▸ **Action item**
Repeat every record exactly as written, but leave out the pictures.
★ ★ ★
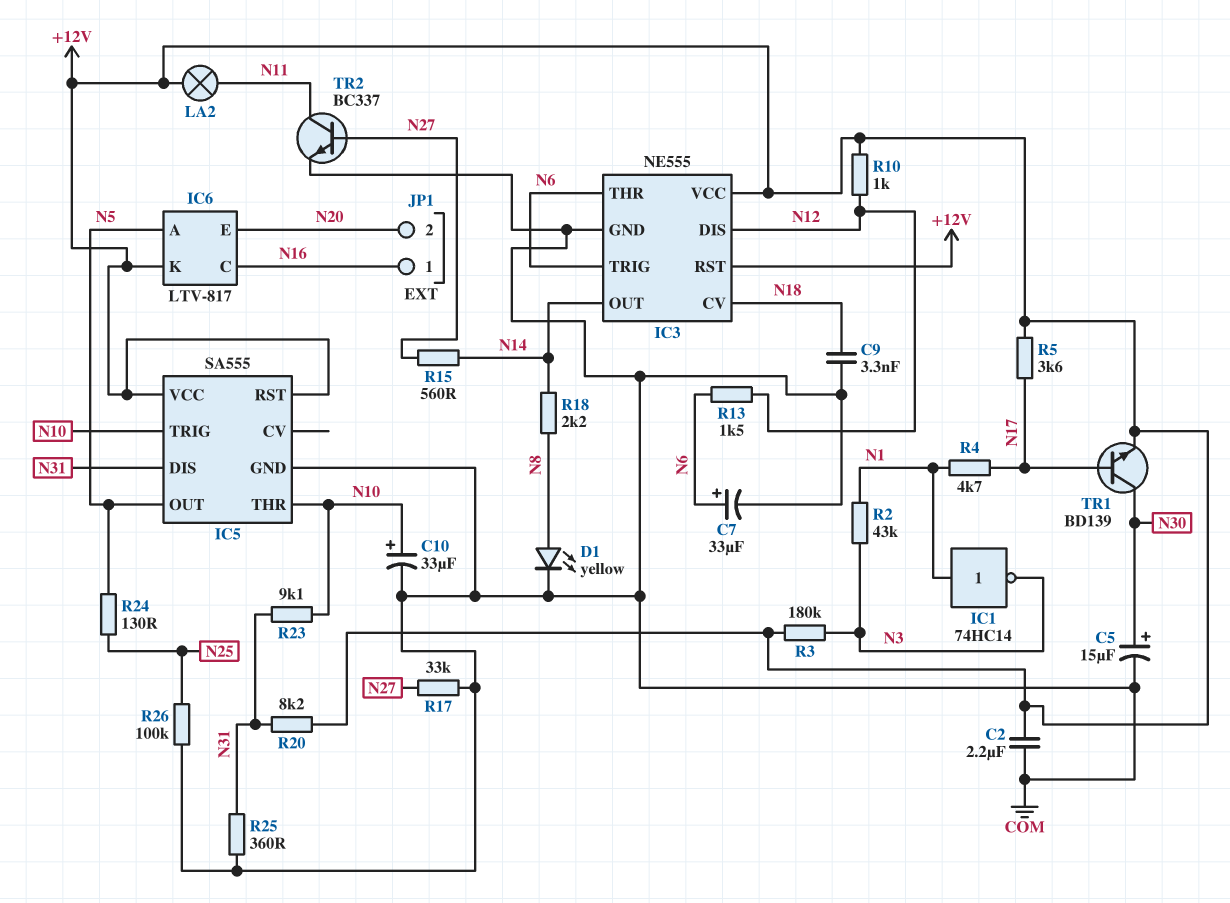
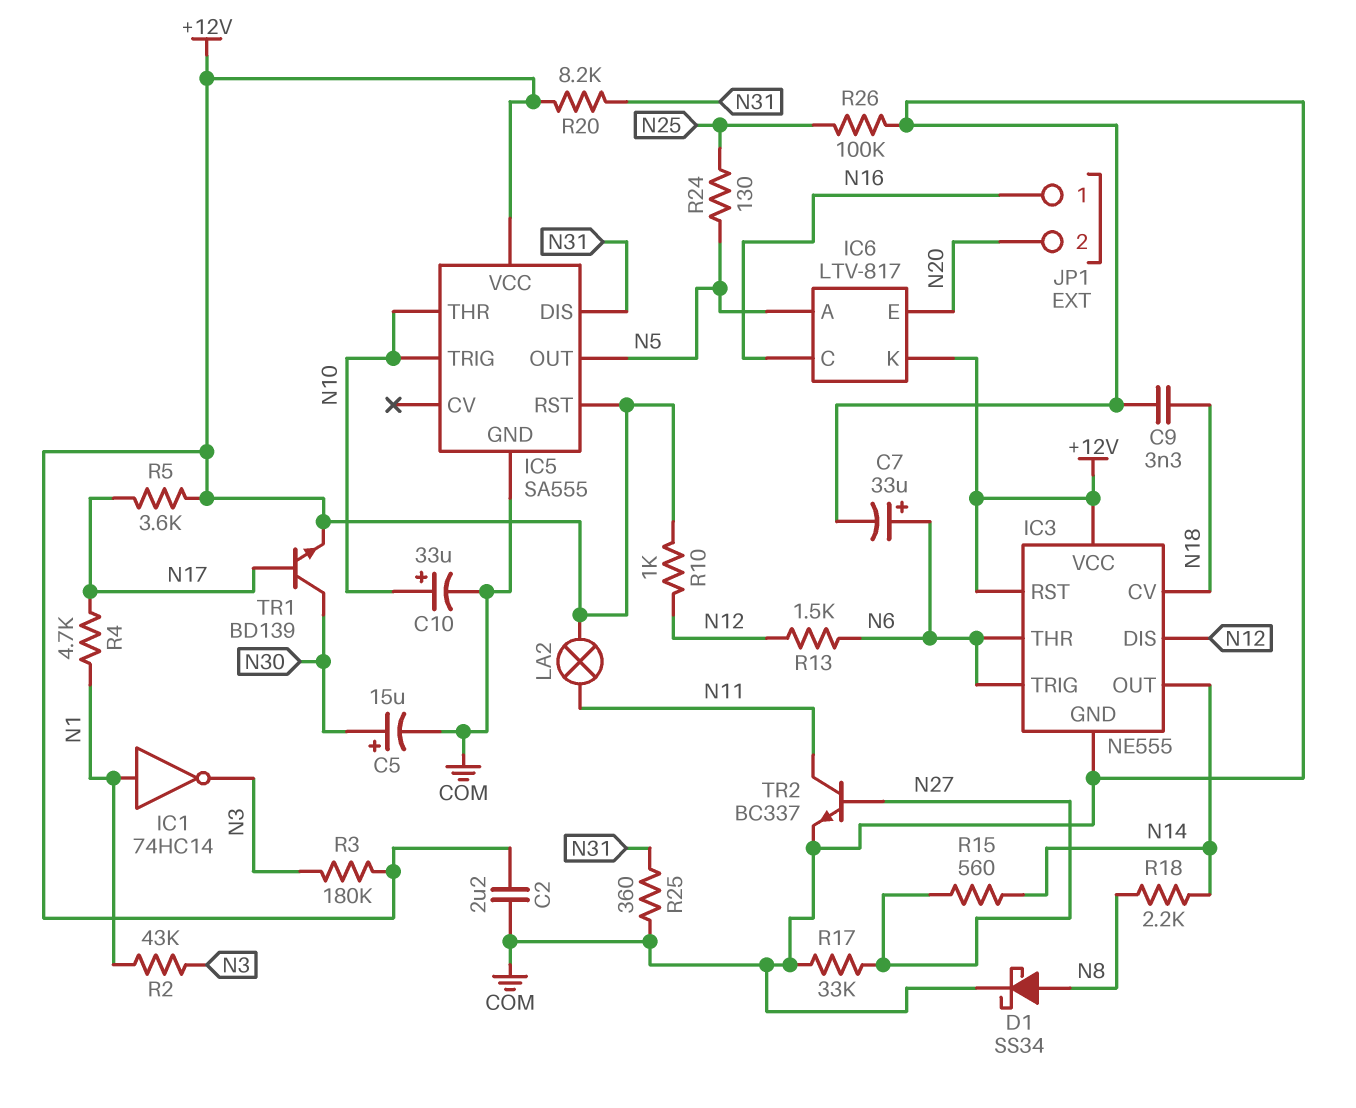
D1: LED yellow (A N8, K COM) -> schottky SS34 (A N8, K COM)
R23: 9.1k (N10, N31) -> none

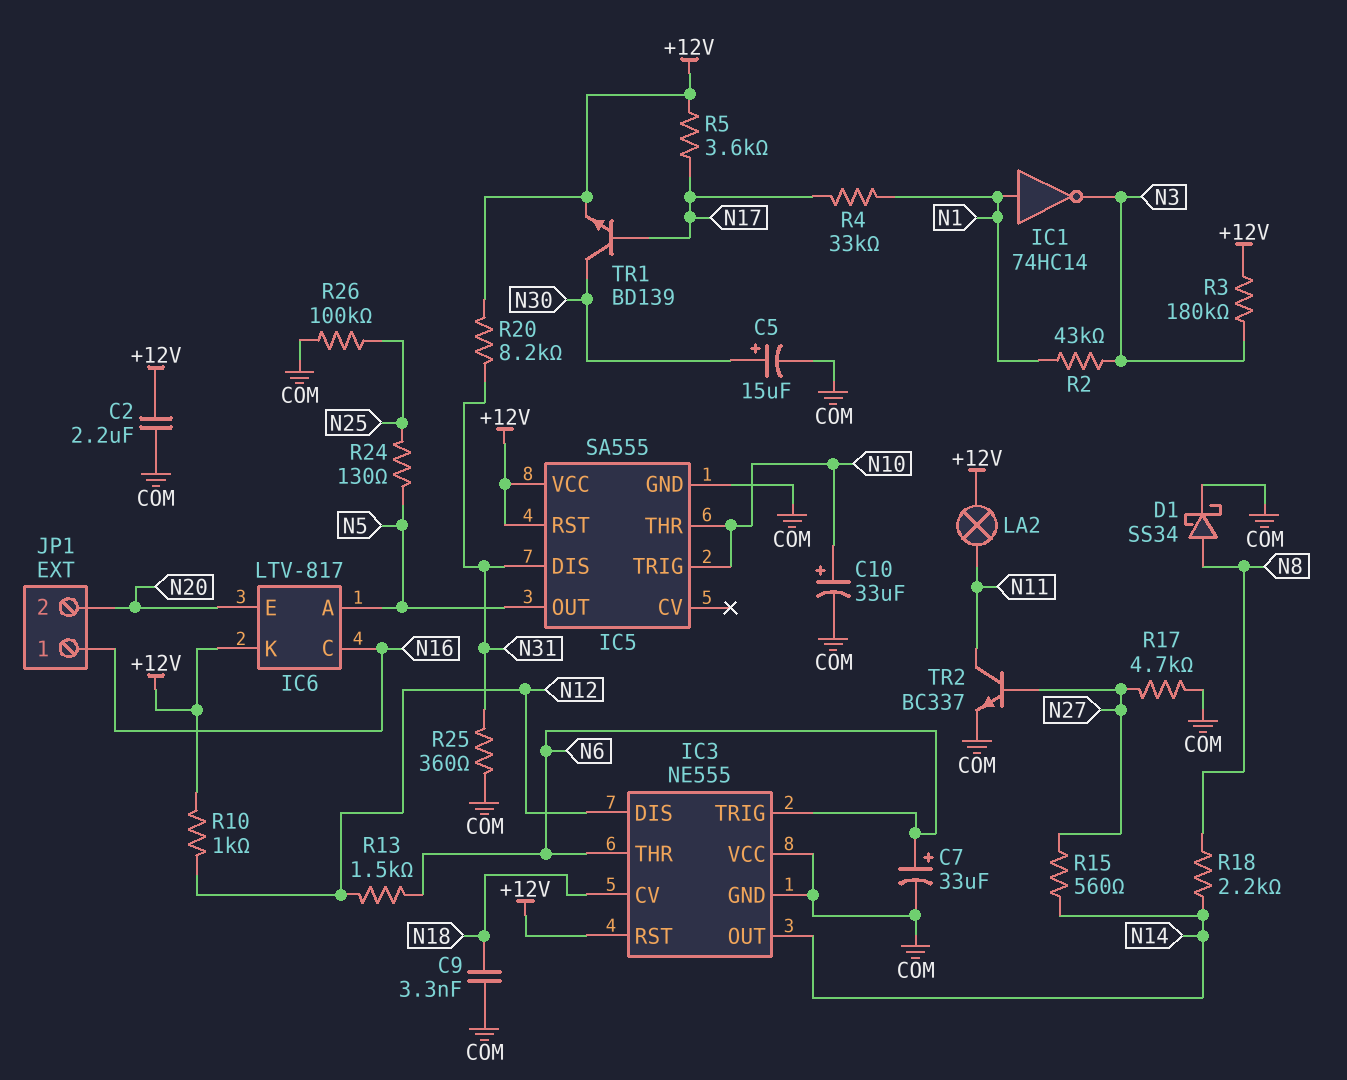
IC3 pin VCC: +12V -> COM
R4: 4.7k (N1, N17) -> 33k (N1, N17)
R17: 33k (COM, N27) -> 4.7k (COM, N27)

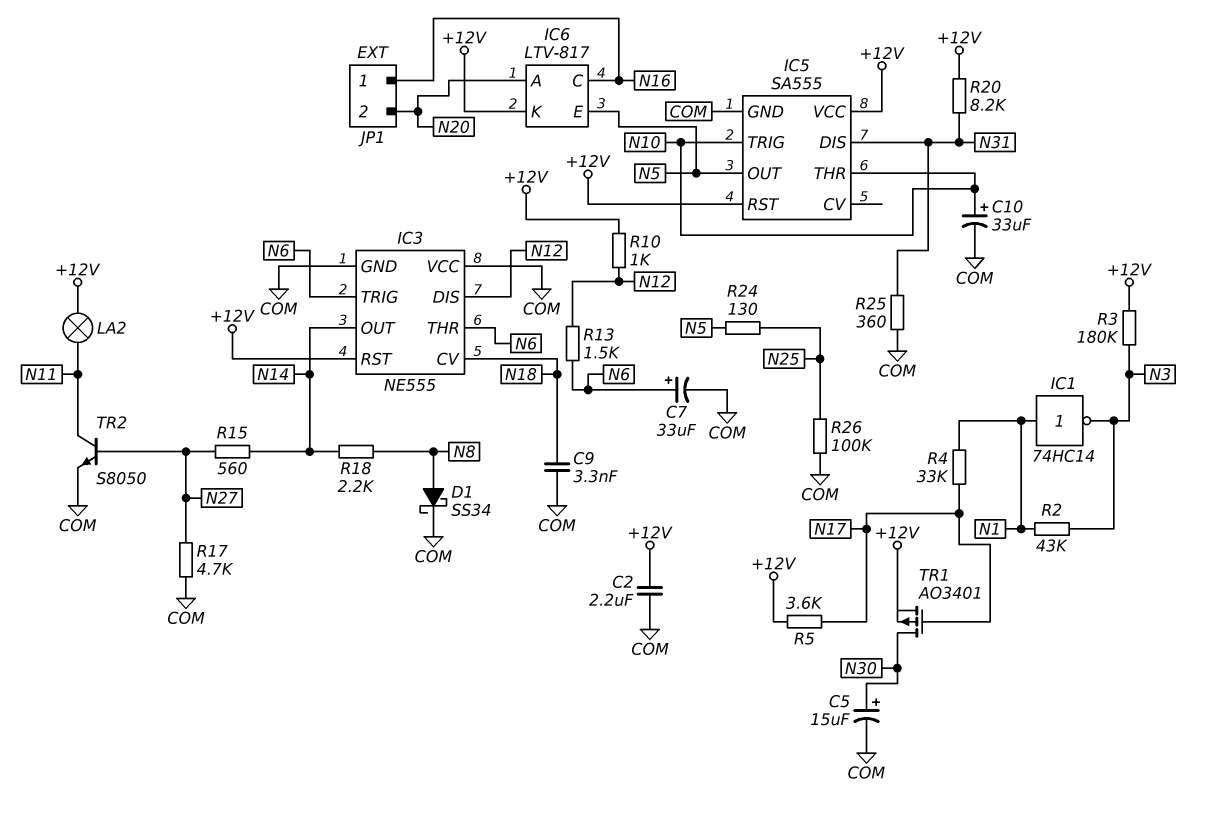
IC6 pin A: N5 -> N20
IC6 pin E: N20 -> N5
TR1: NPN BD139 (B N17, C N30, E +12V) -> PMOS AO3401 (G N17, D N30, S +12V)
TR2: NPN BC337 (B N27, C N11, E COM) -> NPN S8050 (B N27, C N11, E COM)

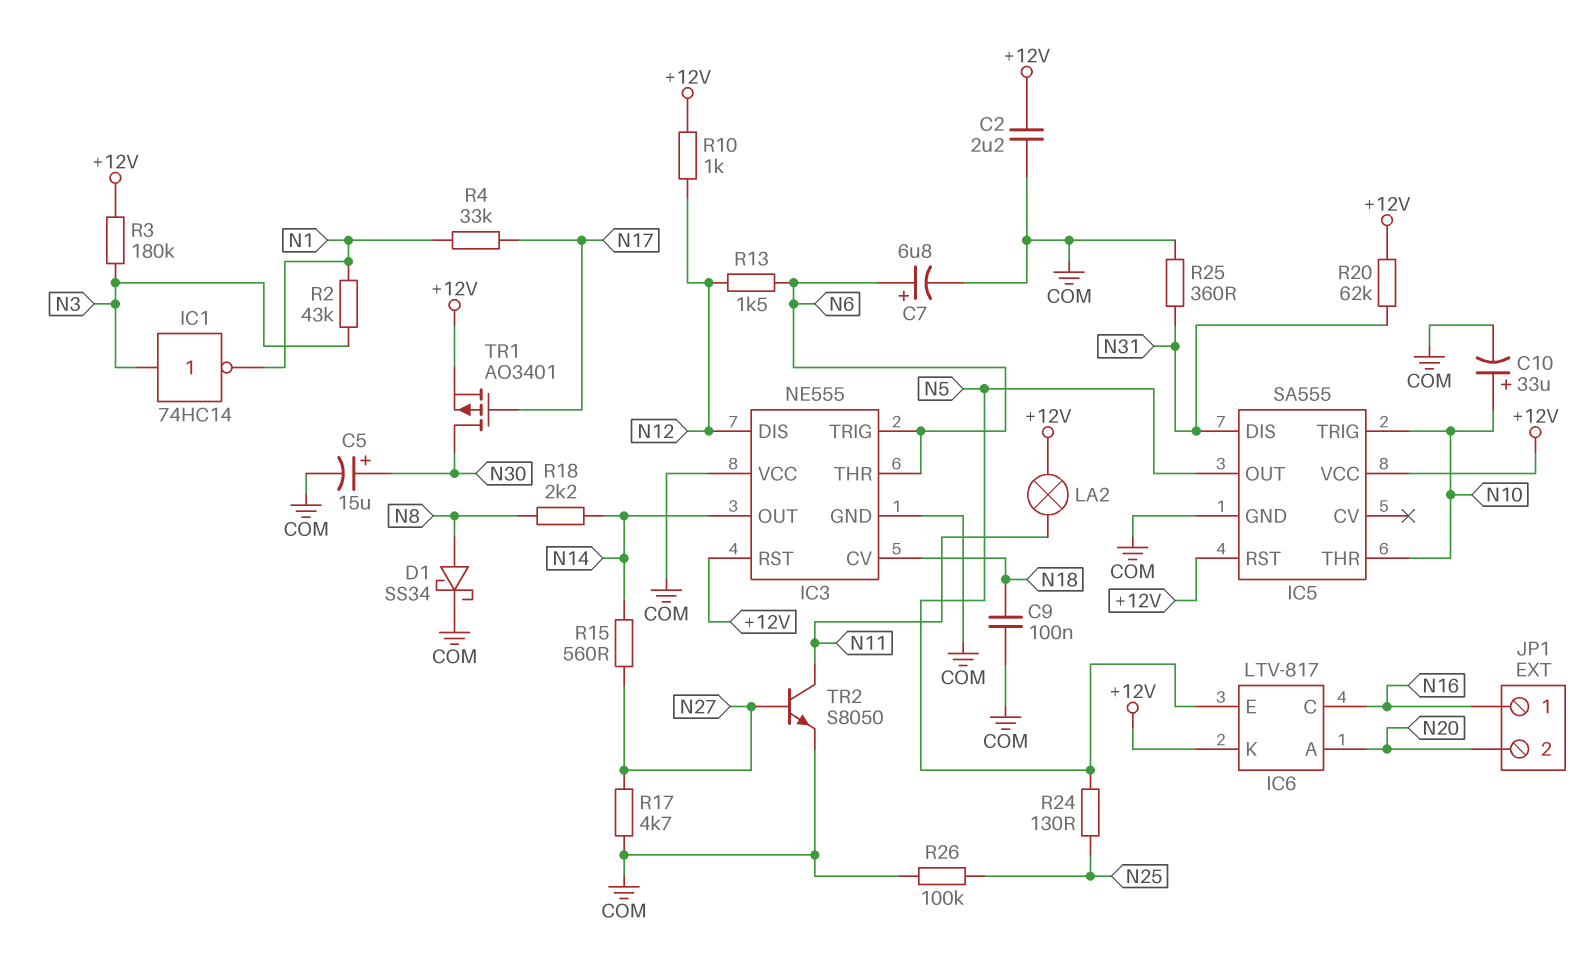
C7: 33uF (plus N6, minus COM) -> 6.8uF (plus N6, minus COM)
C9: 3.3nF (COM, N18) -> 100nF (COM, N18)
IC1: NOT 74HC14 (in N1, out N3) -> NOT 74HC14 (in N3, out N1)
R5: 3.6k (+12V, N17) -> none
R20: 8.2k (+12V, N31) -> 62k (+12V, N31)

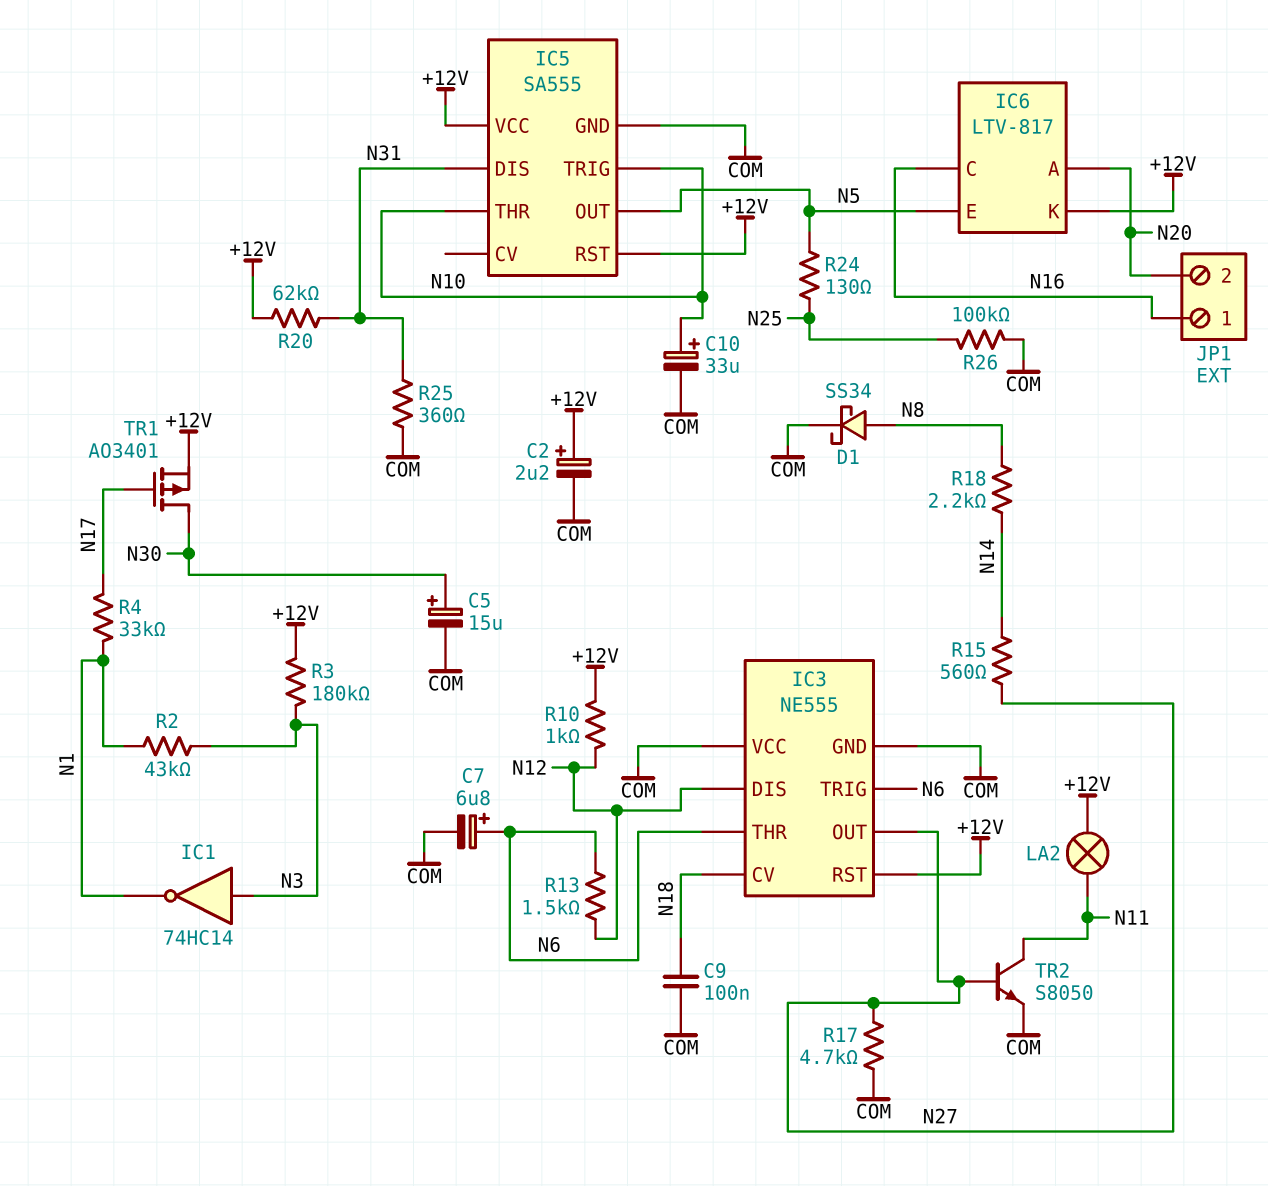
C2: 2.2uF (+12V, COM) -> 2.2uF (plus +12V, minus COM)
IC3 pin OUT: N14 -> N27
★ ★ ★
▸ **Response**
D1: LED yellow (A N8, K COM) -> schottky SS34 (A N8, K COM)
R23: 9.1k (N10, N31) -> none

IC3 pin VCC: +12V -> COM
R4: 4.7k (N1, N17) -> 33k (N1, N17)
R17: 33k (COM, N27) -> 4.7k (COM, N27)

IC6 pin A: N5 -> N20
IC6 pin E: N20 -> N5
TR1: NPN BD139 (B N17, C N30, E +12V) -> PMOS AO3401 (G N17, D N30, S +12V)
TR2: NPN BC337 (B N27, C N11, E COM) -> NPN S8050 (B N27, C N11, E COM)

C7: 33uF (plus N6, minus COM) -> 6.8uF (plus N6, minus COM)
C9: 3.3nF (COM, N18) -> 100nF (COM, N18)
IC1: NOT 74HC14 (in N1, out N3) -> NOT 74HC14 (in N3, out N1)
R5: 3.6k (+12V, N17) -> none
R20: 8.2k (+12V, N31) -> 62k (+12V, N31)

C2: 2.2uF (+12V, COM) -> 2.2uF (plus +12V, minus COM)
IC3 pin OUT: N14 -> N27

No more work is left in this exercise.